• Provided data:

━━━━━━━━━━━━━━━━

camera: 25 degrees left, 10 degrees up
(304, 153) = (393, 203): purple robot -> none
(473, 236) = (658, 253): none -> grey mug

━━━━━━━━━━━━━━━━

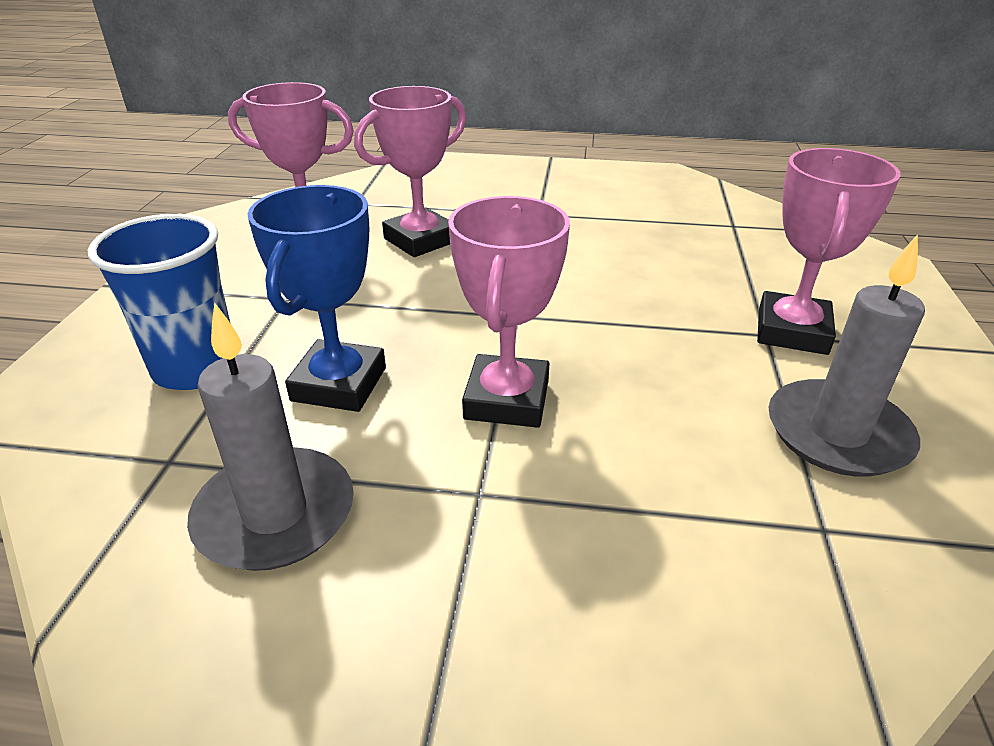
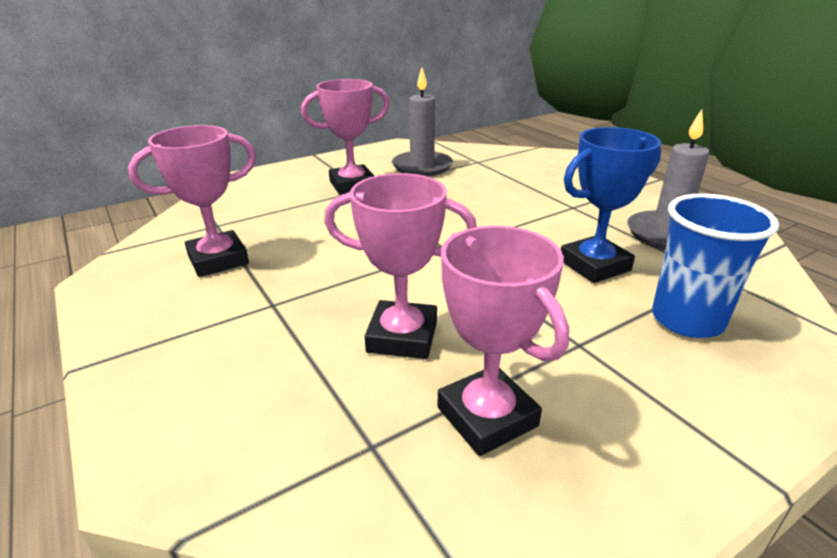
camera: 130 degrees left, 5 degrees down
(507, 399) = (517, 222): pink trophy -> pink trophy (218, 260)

━━━━━━━━━━━━━━━━

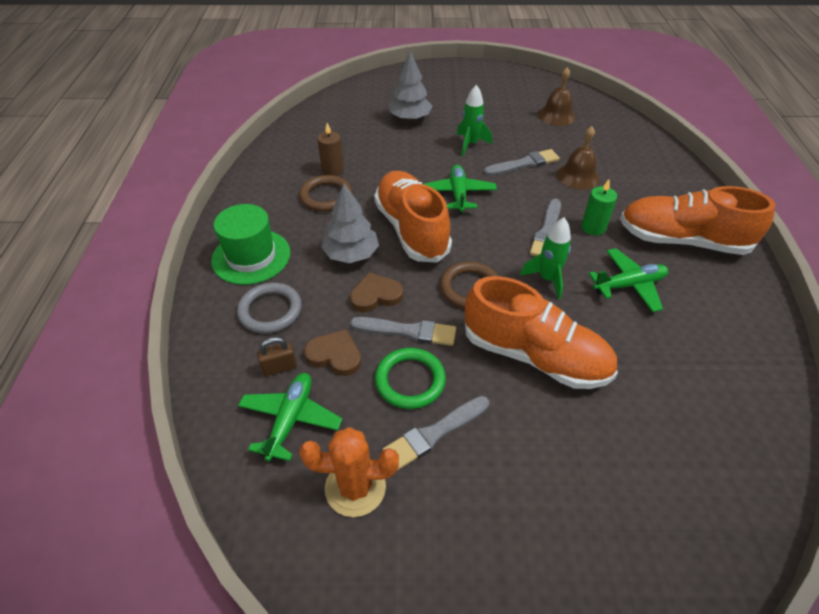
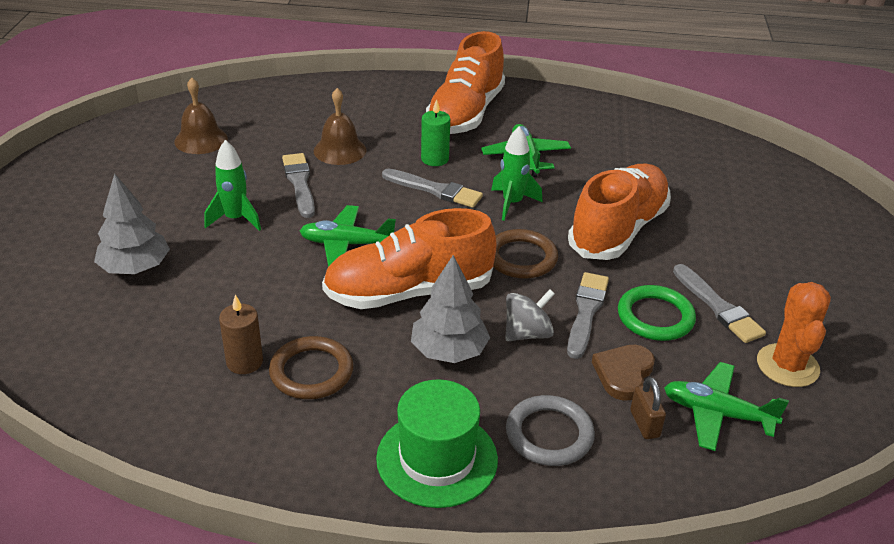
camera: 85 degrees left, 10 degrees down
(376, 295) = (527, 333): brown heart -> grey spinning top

━━━━━━━━━━━━━━━━

• What needs to be done: Above are the entries. Quote exactly the lines from the one bearing "camera: 25 degrees left, 10 degrees up" through the one bearing "(473, 236) = (658, 253): none -> grey mug".

• Expected output:
camera: 25 degrees left, 10 degrees up
(304, 153) = (393, 203): purple robot -> none
(473, 236) = (658, 253): none -> grey mug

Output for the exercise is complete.